When you reach the line with "camera: 50 degrees right, 10 degrees up" in the data below, begin printing lines exactly, and stop once the line with "(553, 418) = (336, 473): blue" has been printed.
*** Records supplied
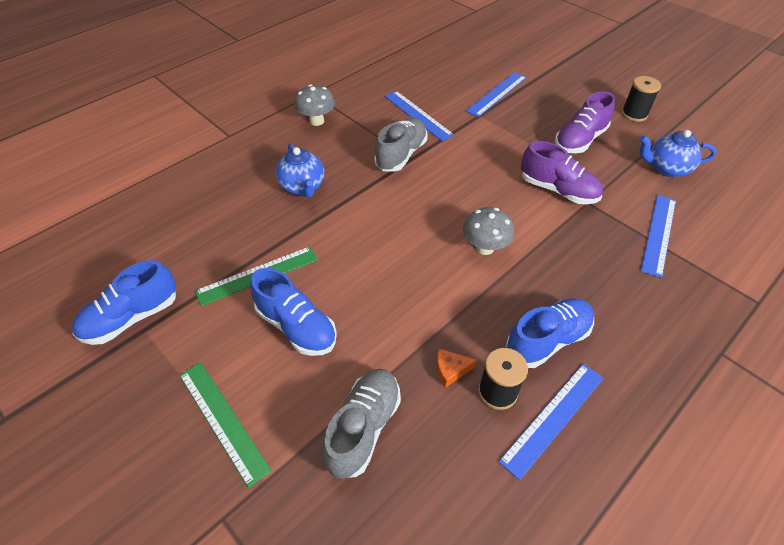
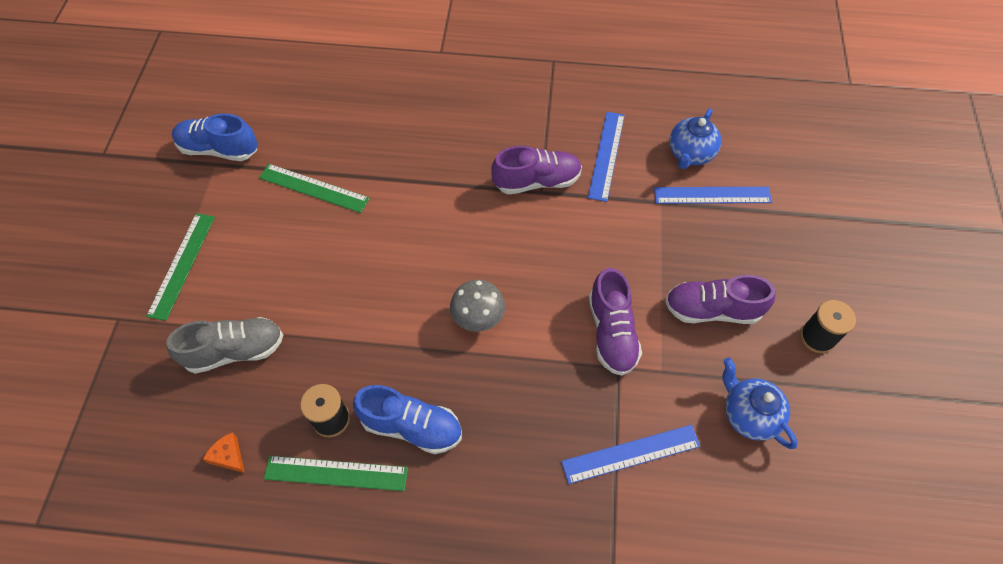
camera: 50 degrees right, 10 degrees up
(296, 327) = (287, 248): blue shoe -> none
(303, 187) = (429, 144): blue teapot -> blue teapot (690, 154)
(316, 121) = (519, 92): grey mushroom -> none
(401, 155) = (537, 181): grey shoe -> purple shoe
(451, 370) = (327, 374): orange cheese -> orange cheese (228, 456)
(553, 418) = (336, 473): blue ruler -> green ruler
******
*** Records supplied
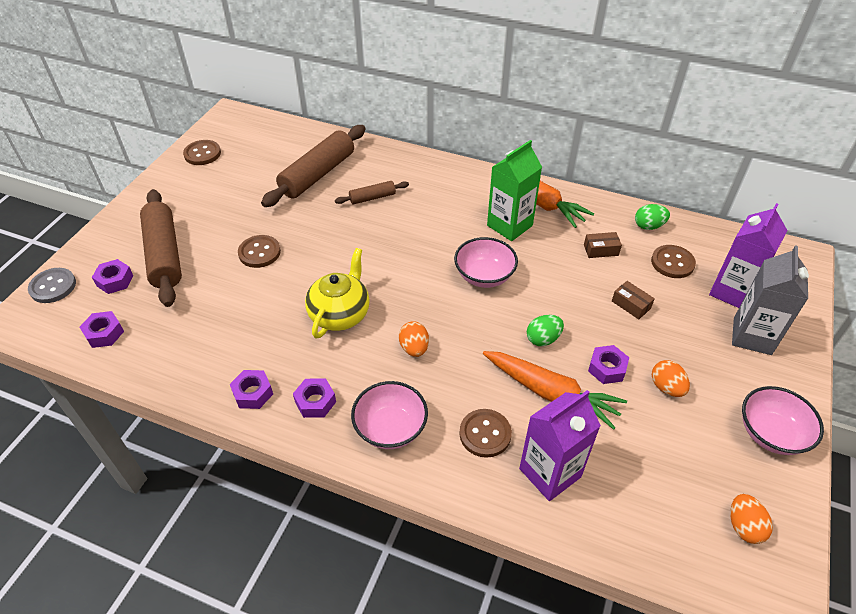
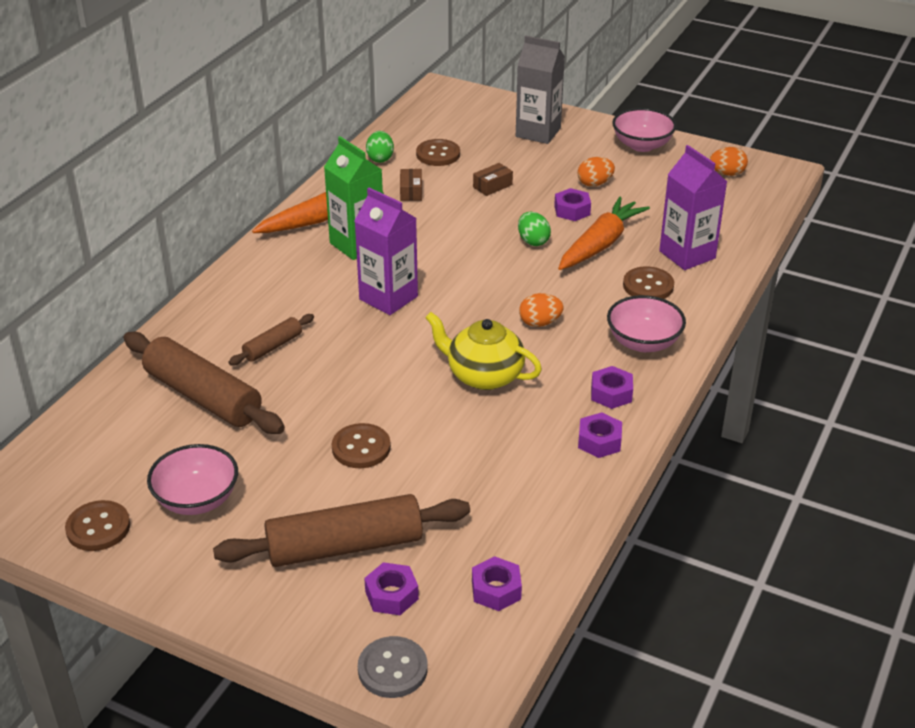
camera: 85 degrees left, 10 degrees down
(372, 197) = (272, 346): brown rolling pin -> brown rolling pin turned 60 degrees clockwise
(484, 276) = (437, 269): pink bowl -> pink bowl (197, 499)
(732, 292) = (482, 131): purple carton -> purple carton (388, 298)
******
▶ _Exercise result_
camera: 50 degrees right, 10 degrees up
(296, 327) = (287, 248): blue shoe -> none
(303, 187) = (429, 144): blue teapot -> blue teapot (690, 154)
(316, 121) = (519, 92): grey mushroom -> none
(401, 155) = (537, 181): grey shoe -> purple shoe
(451, 370) = (327, 374): orange cheese -> orange cheese (228, 456)
(553, 418) = (336, 473): blue ruler -> green ruler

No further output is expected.